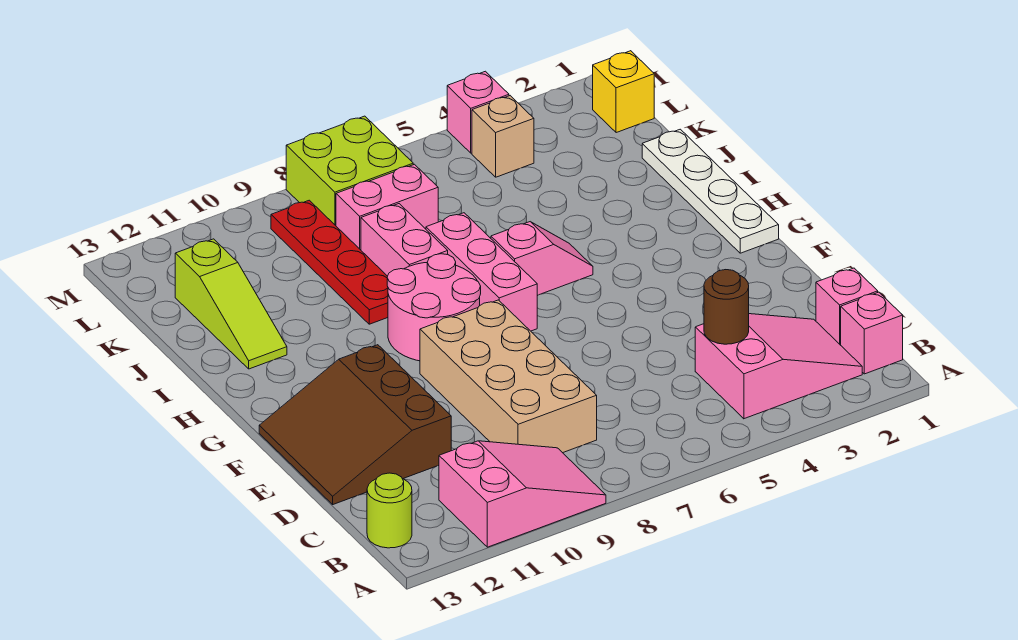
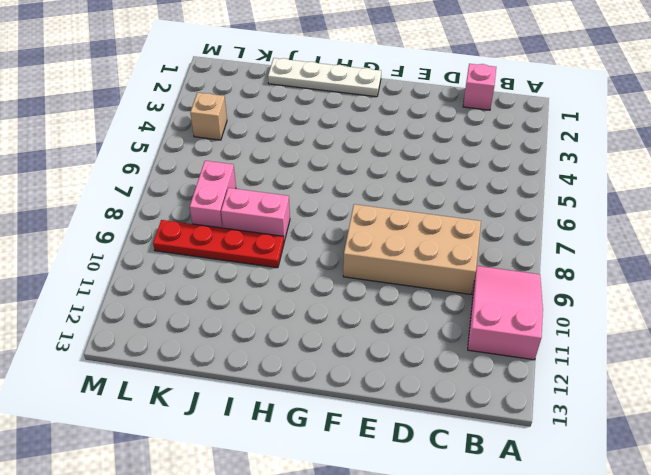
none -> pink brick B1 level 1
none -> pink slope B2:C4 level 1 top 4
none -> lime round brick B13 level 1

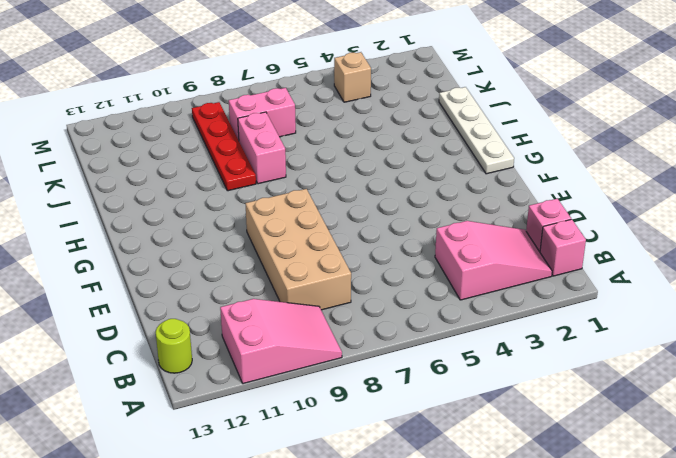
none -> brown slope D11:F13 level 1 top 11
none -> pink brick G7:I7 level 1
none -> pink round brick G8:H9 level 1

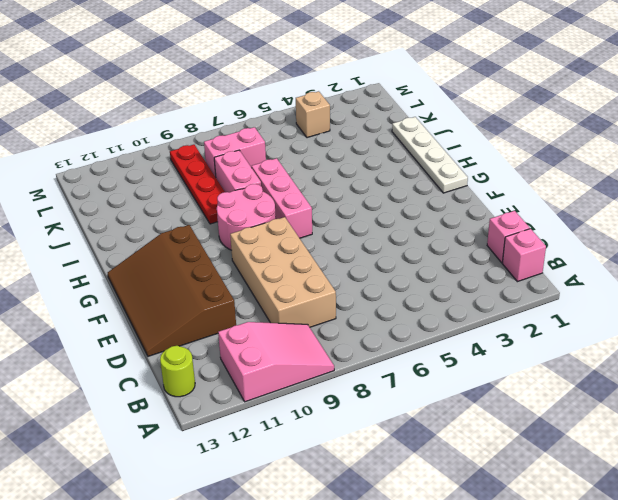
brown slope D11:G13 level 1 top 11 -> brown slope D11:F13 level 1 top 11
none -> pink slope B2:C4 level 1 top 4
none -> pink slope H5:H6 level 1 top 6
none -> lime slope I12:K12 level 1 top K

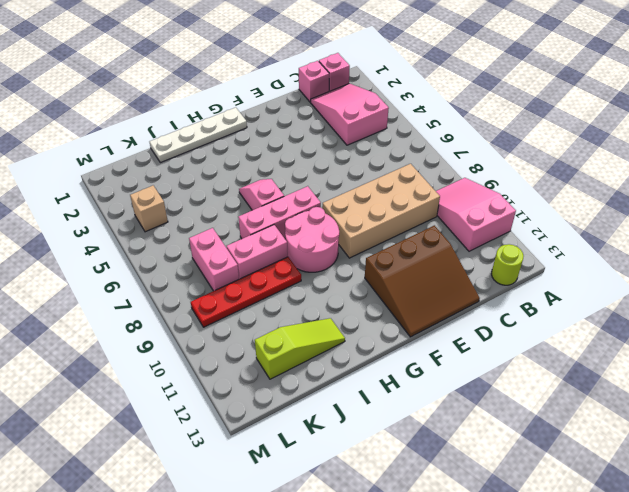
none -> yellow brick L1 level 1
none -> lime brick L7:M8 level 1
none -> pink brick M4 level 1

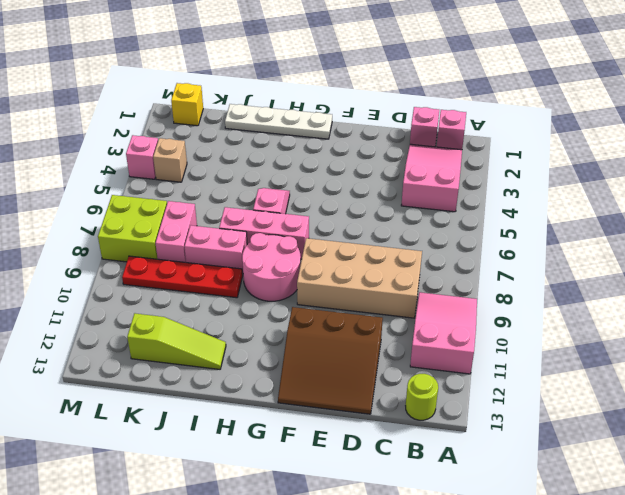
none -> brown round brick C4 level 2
=======
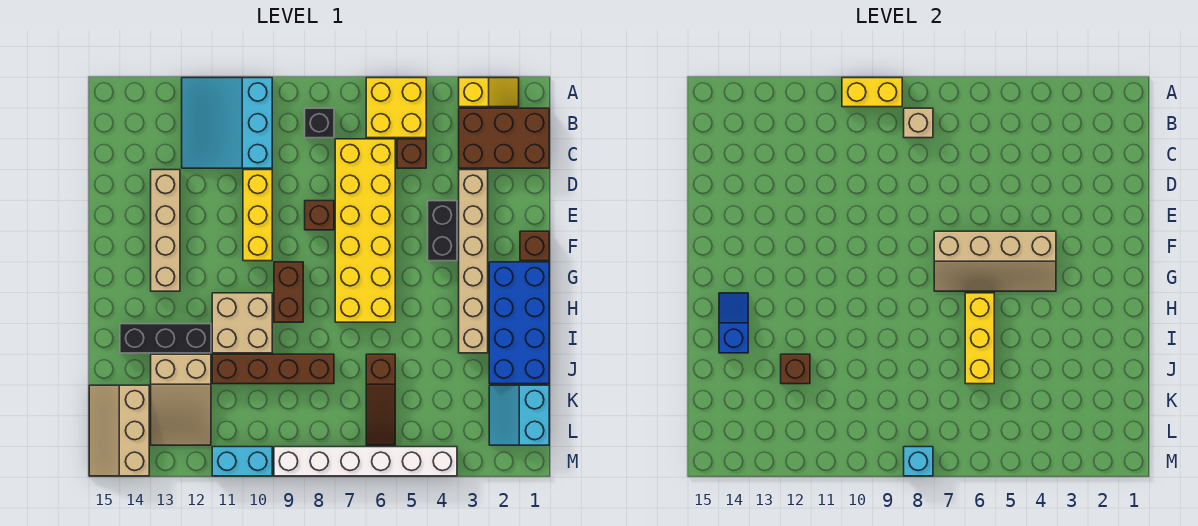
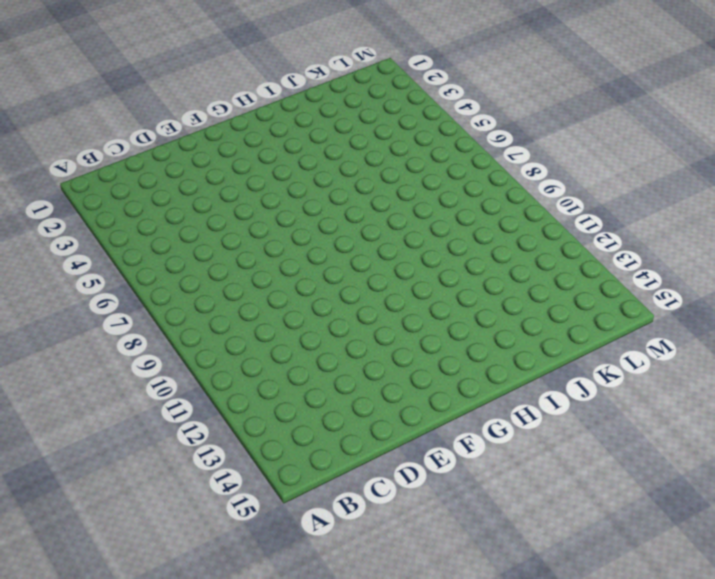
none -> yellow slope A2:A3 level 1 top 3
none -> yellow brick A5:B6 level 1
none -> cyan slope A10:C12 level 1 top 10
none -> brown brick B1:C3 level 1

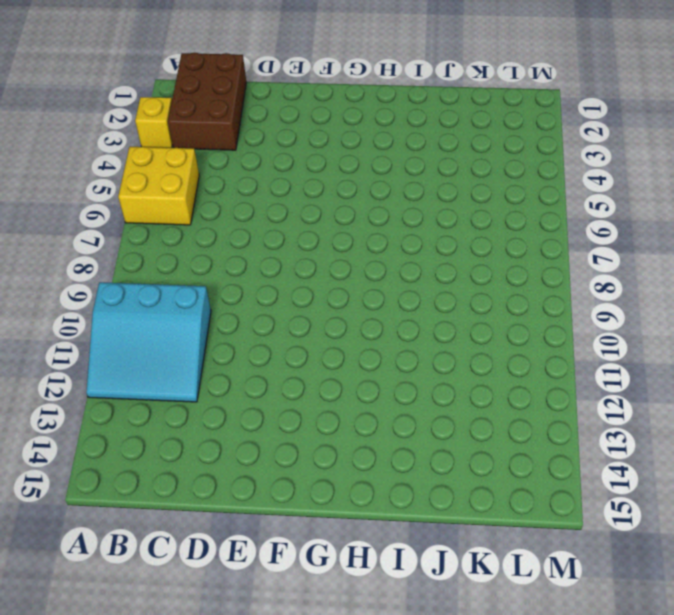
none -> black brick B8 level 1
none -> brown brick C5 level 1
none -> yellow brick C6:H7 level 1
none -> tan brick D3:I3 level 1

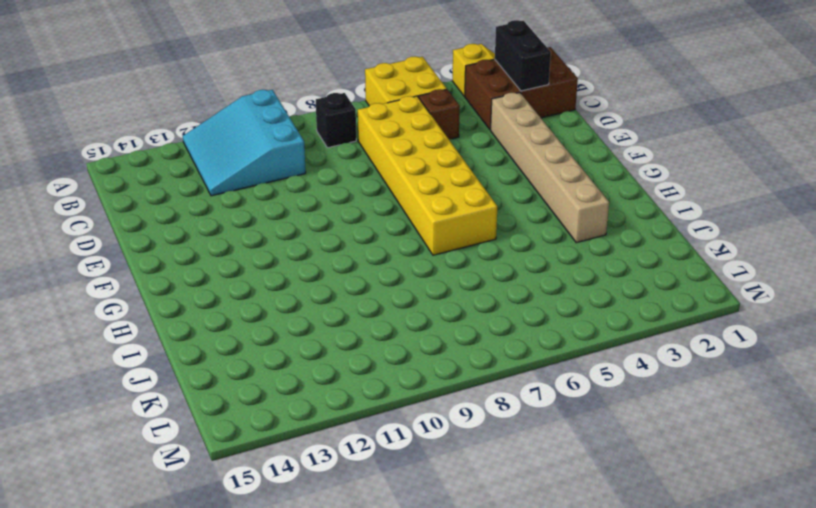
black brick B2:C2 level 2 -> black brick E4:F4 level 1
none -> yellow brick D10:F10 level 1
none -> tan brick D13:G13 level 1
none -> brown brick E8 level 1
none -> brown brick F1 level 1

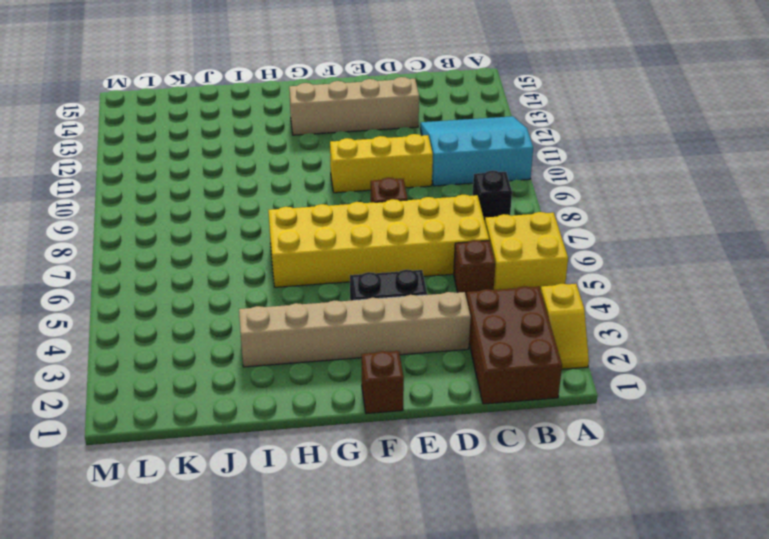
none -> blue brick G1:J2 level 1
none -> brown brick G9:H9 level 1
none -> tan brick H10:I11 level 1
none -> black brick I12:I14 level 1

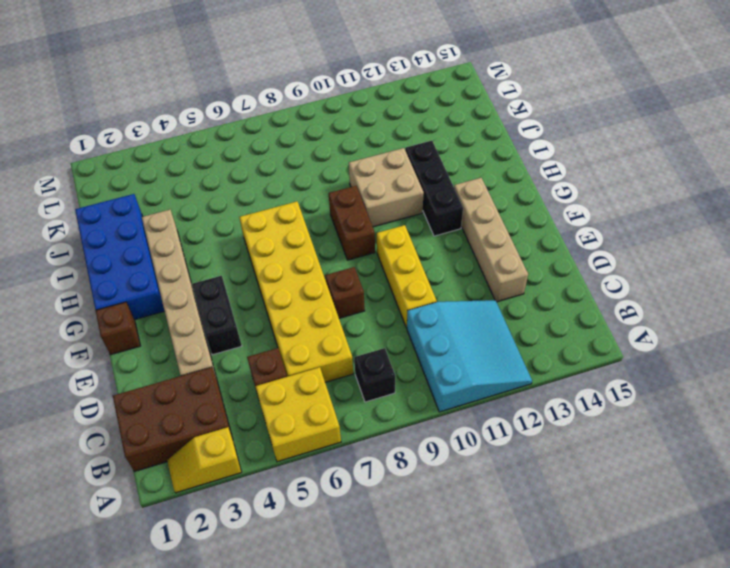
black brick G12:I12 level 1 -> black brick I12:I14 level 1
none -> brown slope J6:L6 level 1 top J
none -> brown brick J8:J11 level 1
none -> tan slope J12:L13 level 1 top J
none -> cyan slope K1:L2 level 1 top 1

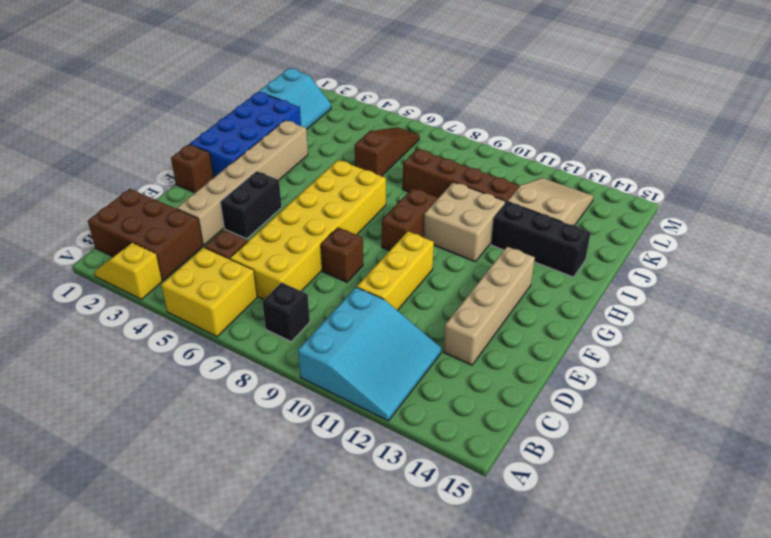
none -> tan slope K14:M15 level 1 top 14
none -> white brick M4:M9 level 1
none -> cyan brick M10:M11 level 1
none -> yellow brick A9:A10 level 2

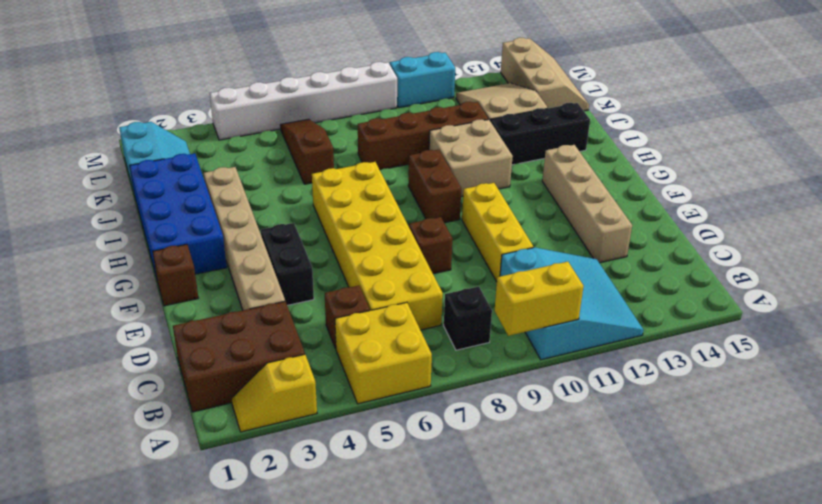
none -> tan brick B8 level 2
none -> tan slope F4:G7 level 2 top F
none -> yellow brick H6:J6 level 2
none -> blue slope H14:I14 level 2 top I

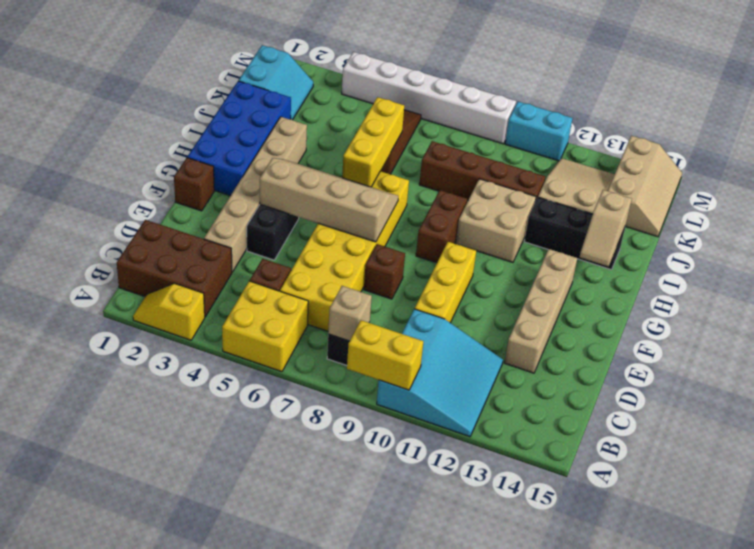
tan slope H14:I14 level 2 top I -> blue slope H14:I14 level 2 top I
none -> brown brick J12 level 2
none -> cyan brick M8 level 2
=======
- What to work on -
In the records above, find each line that mentions the word "round", and copy it.

- Result for this task -
none -> lime round brick B13 level 1
none -> pink round brick G8:H9 level 1
none -> brown round brick C4 level 2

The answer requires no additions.